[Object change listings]
........

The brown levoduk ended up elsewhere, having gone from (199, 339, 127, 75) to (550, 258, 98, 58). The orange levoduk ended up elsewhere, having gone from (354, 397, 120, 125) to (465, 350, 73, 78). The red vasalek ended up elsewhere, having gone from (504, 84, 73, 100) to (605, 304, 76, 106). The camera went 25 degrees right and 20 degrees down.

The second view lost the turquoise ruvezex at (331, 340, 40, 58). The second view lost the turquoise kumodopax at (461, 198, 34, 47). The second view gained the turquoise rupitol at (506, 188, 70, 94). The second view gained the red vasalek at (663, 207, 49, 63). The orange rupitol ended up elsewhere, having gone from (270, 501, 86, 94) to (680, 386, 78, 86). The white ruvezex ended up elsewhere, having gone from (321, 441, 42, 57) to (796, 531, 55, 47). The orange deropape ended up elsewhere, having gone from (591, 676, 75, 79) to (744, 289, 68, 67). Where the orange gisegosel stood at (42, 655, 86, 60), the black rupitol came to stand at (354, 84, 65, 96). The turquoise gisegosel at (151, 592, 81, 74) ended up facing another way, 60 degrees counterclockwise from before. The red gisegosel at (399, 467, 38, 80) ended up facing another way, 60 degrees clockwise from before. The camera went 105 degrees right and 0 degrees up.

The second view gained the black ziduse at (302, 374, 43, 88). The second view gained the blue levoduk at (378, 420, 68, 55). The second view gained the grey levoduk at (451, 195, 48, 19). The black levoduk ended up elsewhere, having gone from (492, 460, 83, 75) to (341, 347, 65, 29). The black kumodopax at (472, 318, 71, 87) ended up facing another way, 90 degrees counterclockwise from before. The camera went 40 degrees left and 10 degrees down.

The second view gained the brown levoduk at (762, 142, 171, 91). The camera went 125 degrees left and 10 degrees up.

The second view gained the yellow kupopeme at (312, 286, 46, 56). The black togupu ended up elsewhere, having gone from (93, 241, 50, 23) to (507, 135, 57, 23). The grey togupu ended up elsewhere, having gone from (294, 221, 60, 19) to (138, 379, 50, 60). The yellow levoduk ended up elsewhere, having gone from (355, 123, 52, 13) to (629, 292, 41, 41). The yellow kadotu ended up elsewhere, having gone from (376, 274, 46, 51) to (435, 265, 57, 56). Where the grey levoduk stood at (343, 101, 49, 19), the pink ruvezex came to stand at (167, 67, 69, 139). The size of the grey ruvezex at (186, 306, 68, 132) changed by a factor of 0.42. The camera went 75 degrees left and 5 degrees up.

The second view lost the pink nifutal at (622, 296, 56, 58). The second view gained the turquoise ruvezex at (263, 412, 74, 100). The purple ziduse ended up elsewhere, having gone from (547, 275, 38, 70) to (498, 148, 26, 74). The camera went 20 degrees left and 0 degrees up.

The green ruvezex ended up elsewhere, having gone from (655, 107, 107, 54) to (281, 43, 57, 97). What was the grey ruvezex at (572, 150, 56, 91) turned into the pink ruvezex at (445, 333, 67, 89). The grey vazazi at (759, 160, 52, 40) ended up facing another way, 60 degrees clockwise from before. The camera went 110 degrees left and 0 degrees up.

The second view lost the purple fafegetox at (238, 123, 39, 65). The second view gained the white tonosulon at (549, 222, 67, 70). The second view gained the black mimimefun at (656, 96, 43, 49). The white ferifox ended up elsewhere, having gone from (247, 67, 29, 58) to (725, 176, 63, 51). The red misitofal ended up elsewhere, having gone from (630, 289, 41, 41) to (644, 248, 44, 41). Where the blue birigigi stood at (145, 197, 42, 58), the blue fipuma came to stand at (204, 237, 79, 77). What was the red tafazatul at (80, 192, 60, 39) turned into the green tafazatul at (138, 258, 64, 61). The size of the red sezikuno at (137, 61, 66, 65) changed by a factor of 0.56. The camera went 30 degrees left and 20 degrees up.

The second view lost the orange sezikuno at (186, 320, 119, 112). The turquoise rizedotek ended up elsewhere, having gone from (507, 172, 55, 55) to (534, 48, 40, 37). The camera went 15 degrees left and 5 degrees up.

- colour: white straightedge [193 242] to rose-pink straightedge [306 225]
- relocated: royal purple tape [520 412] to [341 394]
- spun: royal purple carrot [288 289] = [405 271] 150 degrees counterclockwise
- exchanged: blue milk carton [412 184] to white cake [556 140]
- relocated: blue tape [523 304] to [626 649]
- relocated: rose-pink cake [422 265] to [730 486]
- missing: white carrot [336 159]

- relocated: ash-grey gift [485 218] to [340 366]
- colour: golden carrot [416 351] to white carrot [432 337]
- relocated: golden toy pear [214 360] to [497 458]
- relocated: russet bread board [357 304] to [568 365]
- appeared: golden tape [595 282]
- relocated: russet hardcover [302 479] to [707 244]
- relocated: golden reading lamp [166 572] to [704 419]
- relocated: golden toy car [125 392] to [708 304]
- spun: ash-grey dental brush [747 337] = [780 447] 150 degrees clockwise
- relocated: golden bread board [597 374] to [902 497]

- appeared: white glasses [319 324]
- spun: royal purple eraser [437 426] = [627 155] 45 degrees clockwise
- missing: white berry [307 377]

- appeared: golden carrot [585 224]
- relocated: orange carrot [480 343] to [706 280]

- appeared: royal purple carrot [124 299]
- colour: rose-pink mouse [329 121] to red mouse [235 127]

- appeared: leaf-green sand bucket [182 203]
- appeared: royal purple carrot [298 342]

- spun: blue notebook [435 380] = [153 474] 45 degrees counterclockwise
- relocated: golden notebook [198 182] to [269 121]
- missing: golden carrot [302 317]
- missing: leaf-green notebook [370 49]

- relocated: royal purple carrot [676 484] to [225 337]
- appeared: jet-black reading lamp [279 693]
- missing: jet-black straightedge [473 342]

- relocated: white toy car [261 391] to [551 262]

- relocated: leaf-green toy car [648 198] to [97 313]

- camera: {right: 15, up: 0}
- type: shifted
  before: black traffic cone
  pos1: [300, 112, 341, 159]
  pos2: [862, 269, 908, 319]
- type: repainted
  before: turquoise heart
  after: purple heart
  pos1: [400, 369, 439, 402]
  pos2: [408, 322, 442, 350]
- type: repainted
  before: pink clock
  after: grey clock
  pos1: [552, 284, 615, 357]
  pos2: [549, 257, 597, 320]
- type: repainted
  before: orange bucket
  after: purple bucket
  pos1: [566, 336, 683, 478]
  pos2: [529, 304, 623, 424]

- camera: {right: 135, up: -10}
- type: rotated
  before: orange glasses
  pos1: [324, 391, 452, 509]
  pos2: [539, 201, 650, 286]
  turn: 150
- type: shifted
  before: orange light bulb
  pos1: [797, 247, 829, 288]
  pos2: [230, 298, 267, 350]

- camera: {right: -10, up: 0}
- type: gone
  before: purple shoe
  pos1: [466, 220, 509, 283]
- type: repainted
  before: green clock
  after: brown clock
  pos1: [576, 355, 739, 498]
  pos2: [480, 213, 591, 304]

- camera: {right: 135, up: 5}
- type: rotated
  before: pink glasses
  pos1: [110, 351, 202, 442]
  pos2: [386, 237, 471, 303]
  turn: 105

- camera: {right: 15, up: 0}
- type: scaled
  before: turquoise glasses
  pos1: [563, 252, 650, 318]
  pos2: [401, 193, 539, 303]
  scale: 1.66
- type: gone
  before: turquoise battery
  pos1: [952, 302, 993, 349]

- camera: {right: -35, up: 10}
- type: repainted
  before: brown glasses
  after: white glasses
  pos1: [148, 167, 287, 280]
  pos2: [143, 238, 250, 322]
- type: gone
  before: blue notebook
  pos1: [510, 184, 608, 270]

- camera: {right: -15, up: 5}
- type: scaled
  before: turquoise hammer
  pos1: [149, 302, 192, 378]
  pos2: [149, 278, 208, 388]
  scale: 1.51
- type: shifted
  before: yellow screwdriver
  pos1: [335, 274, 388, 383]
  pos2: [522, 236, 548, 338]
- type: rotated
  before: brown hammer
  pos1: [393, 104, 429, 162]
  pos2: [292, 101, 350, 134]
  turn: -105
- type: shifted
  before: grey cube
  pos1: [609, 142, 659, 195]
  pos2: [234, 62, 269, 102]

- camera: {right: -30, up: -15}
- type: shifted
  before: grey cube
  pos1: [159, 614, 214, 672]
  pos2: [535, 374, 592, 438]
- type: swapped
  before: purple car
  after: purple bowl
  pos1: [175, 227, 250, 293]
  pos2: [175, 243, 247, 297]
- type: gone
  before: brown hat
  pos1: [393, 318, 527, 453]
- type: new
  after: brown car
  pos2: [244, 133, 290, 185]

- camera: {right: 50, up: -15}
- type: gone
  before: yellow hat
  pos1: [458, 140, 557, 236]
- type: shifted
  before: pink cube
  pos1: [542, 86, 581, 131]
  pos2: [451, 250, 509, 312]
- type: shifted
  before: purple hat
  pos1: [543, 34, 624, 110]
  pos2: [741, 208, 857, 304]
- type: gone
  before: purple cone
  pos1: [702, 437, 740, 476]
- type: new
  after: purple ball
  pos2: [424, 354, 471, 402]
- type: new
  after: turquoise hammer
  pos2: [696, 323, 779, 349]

........

> [Task to carry out]:
Beginning at the line with "- exchanged: blue" and ending at the line with "pos2: [408, 322, 442, 350]", reproduce each line of the data above exactly, and add no other lines.

> [Answer section]:
- exchanged: blue milk carton [412 184] to white cake [556 140]
- relocated: blue tape [523 304] to [626 649]
- relocated: rose-pink cake [422 265] to [730 486]
- missing: white carrot [336 159]

- relocated: ash-grey gift [485 218] to [340 366]
- colour: golden carrot [416 351] to white carrot [432 337]
- relocated: golden toy pear [214 360] to [497 458]
- relocated: russet bread board [357 304] to [568 365]
- appeared: golden tape [595 282]
- relocated: russet hardcover [302 479] to [707 244]
- relocated: golden reading lamp [166 572] to [704 419]
- relocated: golden toy car [125 392] to [708 304]
- spun: ash-grey dental brush [747 337] = [780 447] 150 degrees clockwise
- relocated: golden bread board [597 374] to [902 497]

- appeared: white glasses [319 324]
- spun: royal purple eraser [437 426] = [627 155] 45 degrees clockwise
- missing: white berry [307 377]

- appeared: golden carrot [585 224]
- relocated: orange carrot [480 343] to [706 280]

- appeared: royal purple carrot [124 299]
- colour: rose-pink mouse [329 121] to red mouse [235 127]

- appeared: leaf-green sand bucket [182 203]
- appeared: royal purple carrot [298 342]

- spun: blue notebook [435 380] = [153 474] 45 degrees counterclockwise
- relocated: golden notebook [198 182] to [269 121]
- missing: golden carrot [302 317]
- missing: leaf-green notebook [370 49]

- relocated: royal purple carrot [676 484] to [225 337]
- appeared: jet-black reading lamp [279 693]
- missing: jet-black straightedge [473 342]

- relocated: white toy car [261 391] to [551 262]

- relocated: leaf-green toy car [648 198] to [97 313]

- camera: {right: 15, up: 0}
- type: shifted
  before: black traffic cone
  pos1: [300, 112, 341, 159]
  pos2: [862, 269, 908, 319]
- type: repainted
  before: turquoise heart
  after: purple heart
  pos1: [400, 369, 439, 402]
  pos2: [408, 322, 442, 350]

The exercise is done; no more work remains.